### AIM OF THE TASK
Scan the entries below and report only how many lines contain "RECT".

(Stored entries)
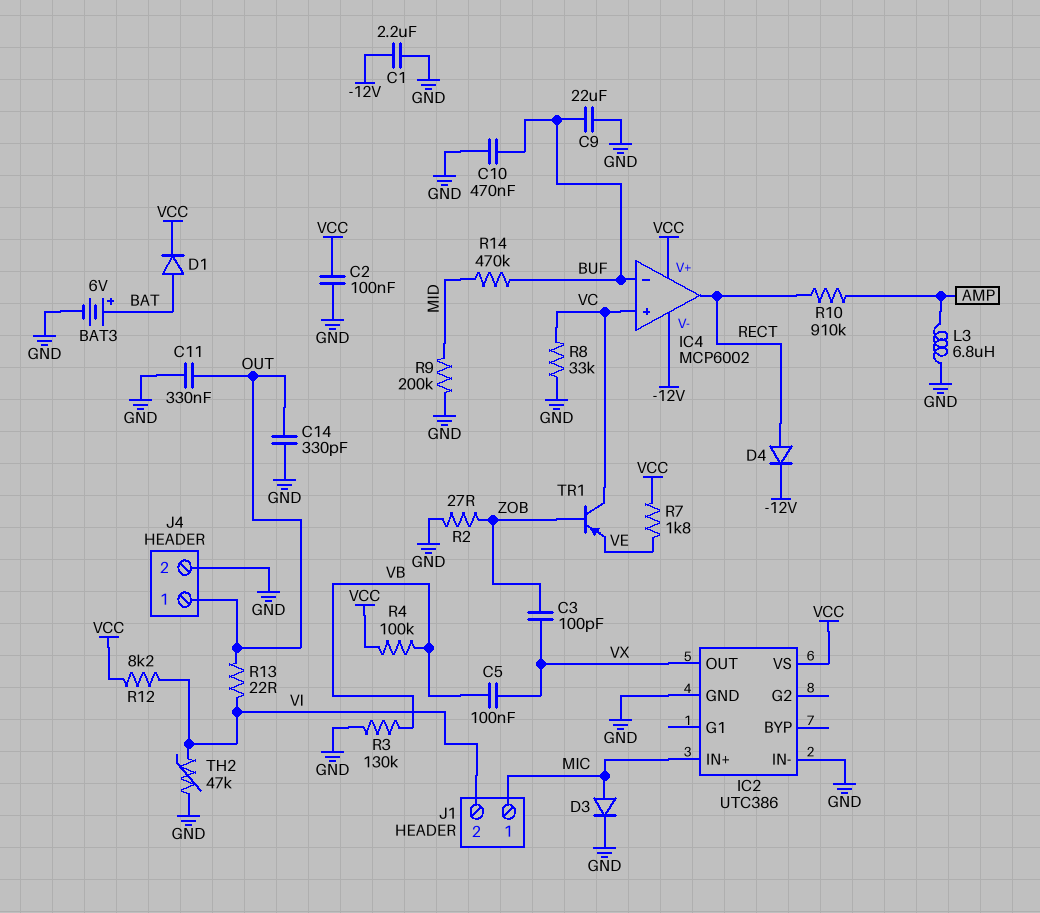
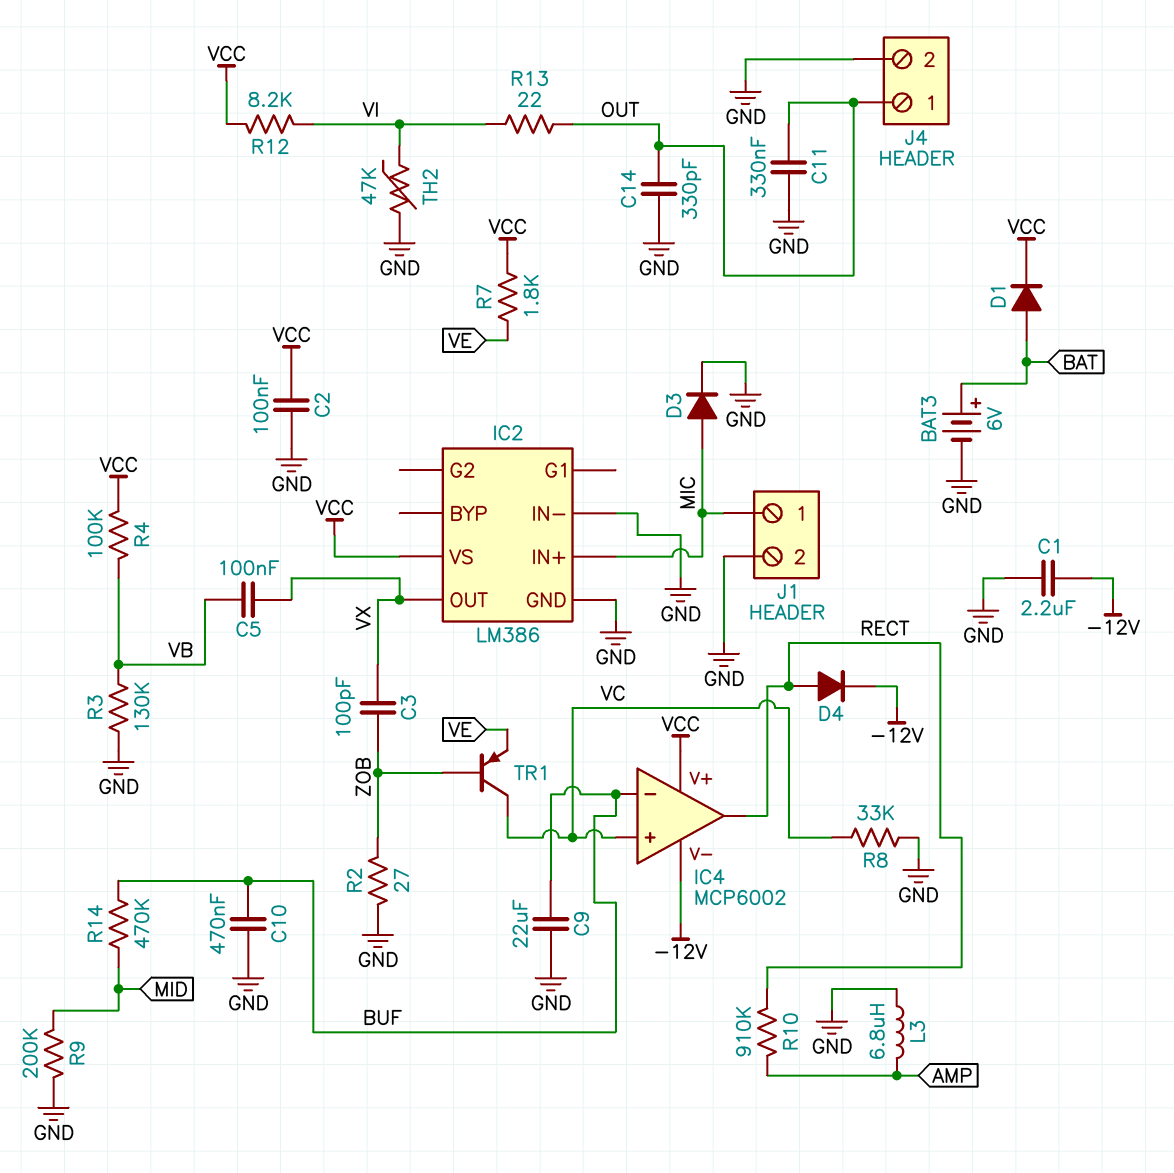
IC2: UTC386 -> LM386
J1 pin 2: VI -> GND

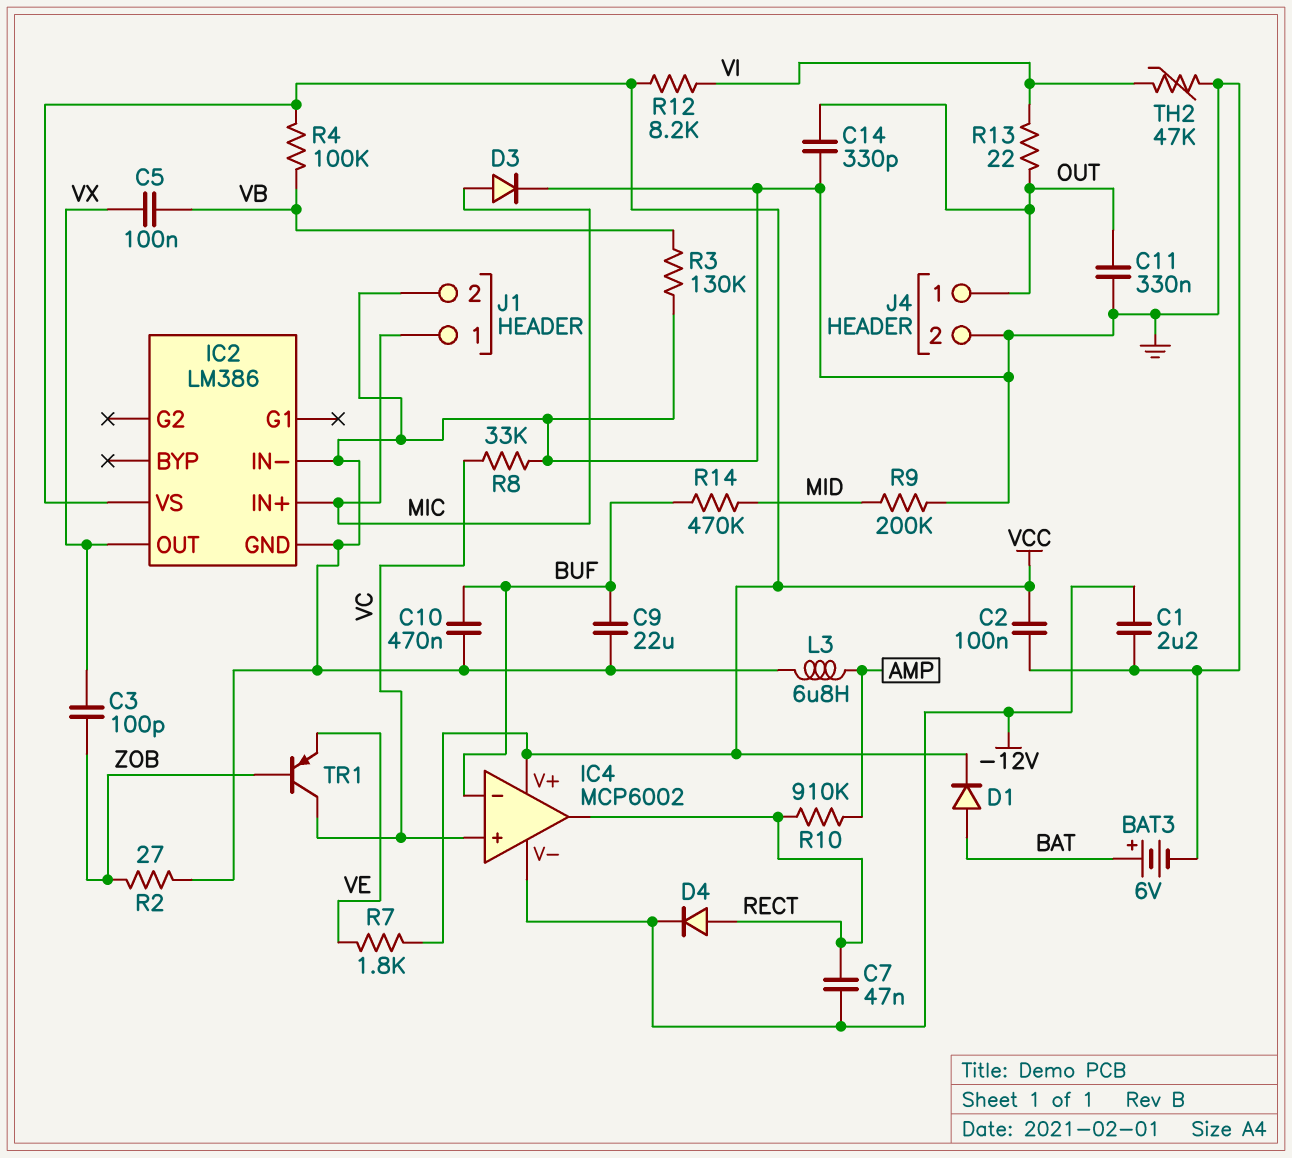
C7: none -> 47nF (-12V, RECT)

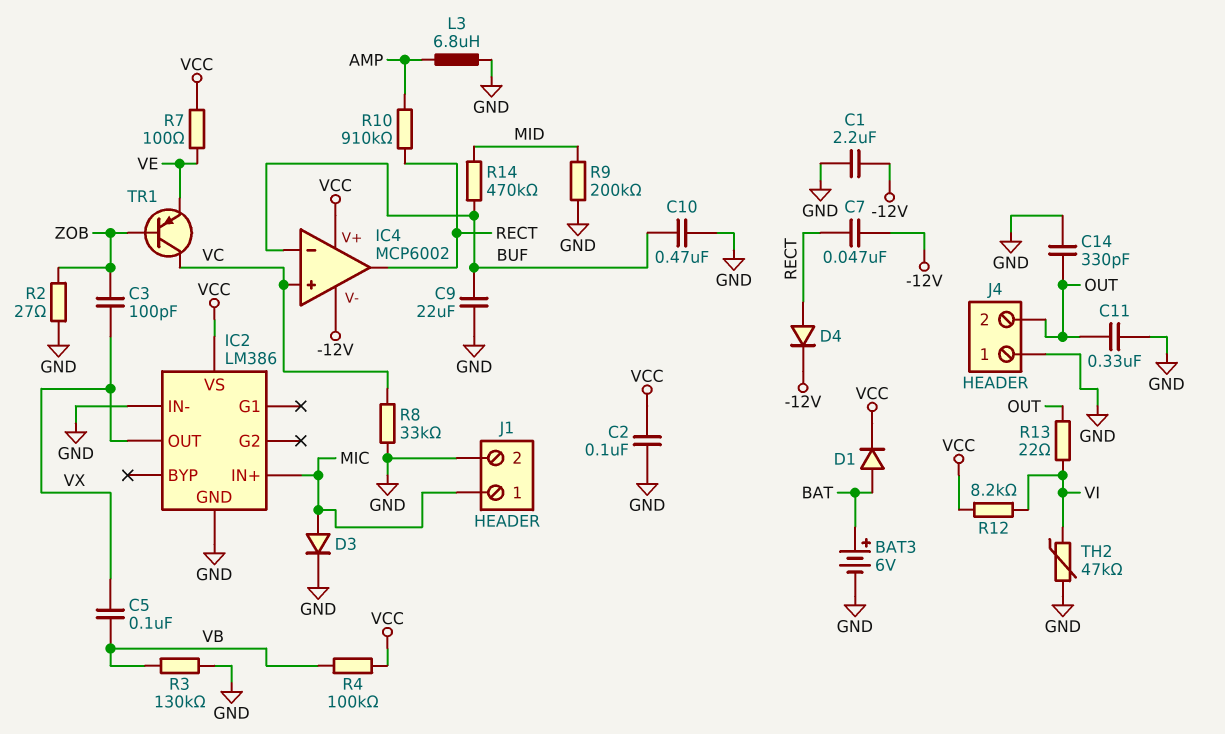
J4 pin 1: OUT -> GND
J4 pin 2: GND -> OUT
R7: 1.8k (VCC, VE) -> 100 (VCC, VE)

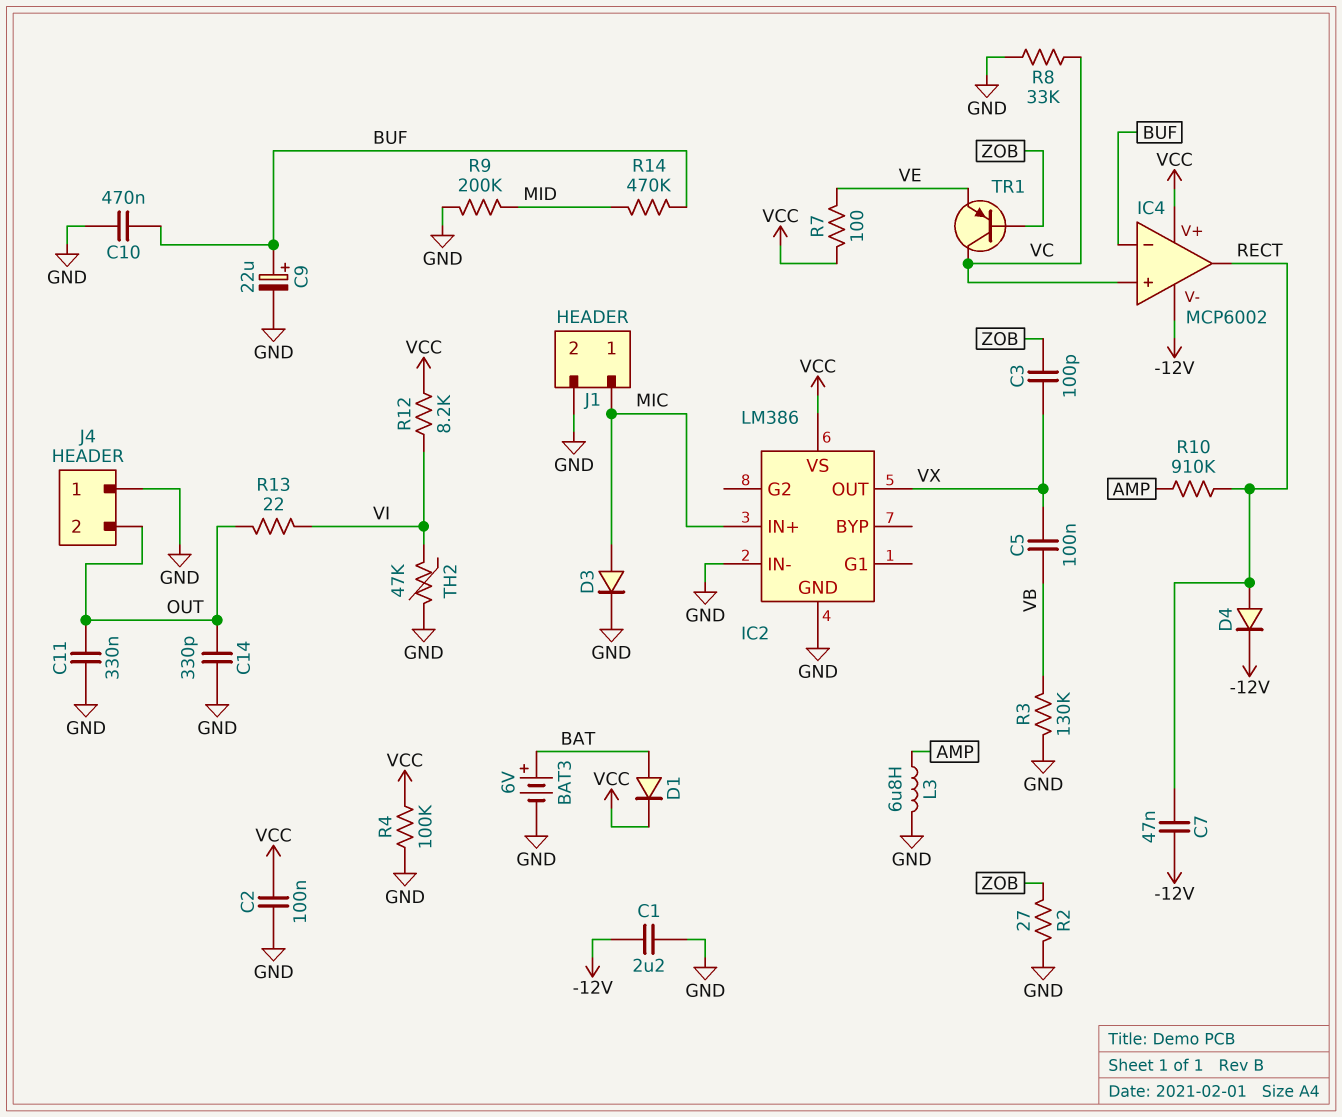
C9: 22uF (BUF, GND) -> 22uF (plus BUF, minus GND)
R4: 100k (VB, VCC) -> 100k (GND, VCC)

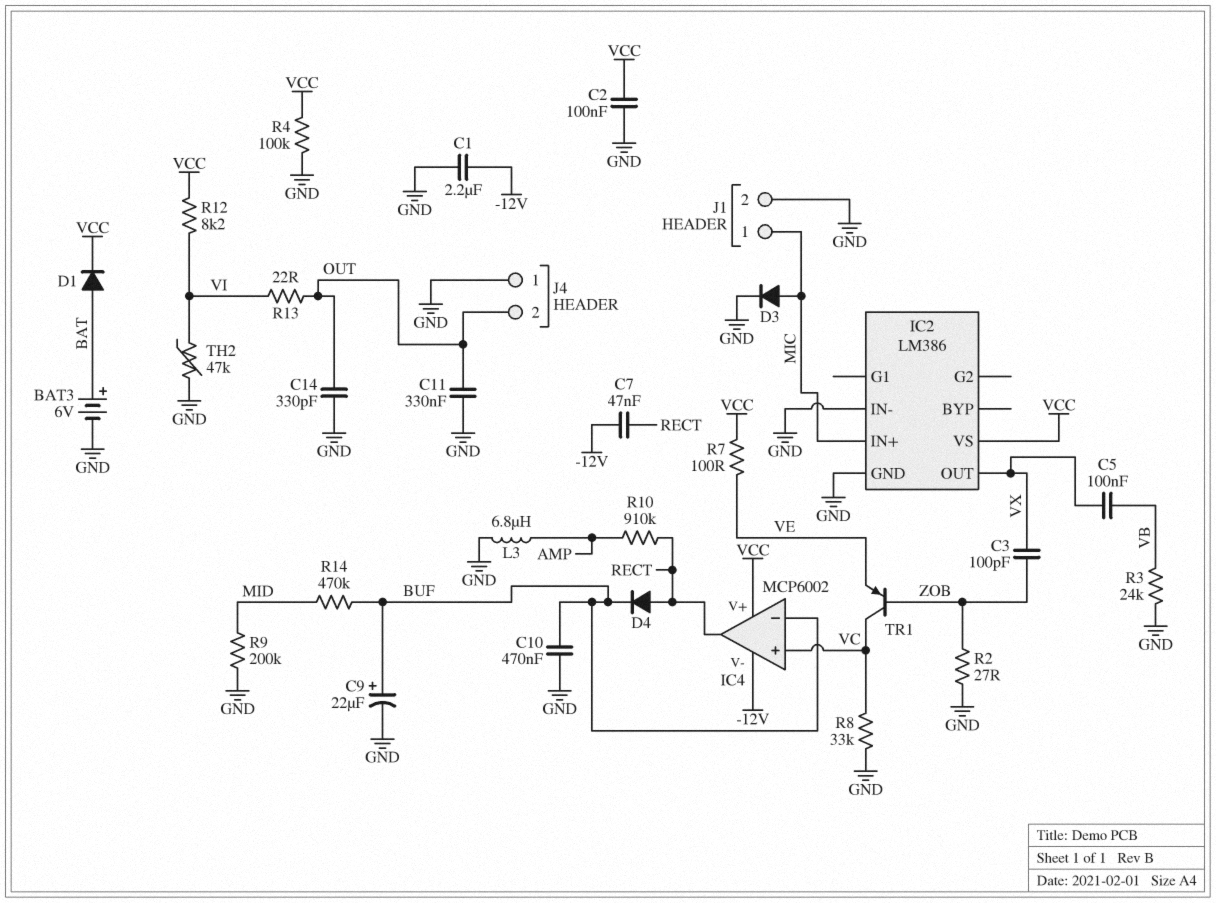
D4: diode (A RECT, K -12V) -> diode (A RECT, K BUF)
R3: 130k (GND, VB) -> 24k (GND, VB)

### THE COMPLETED TASK
2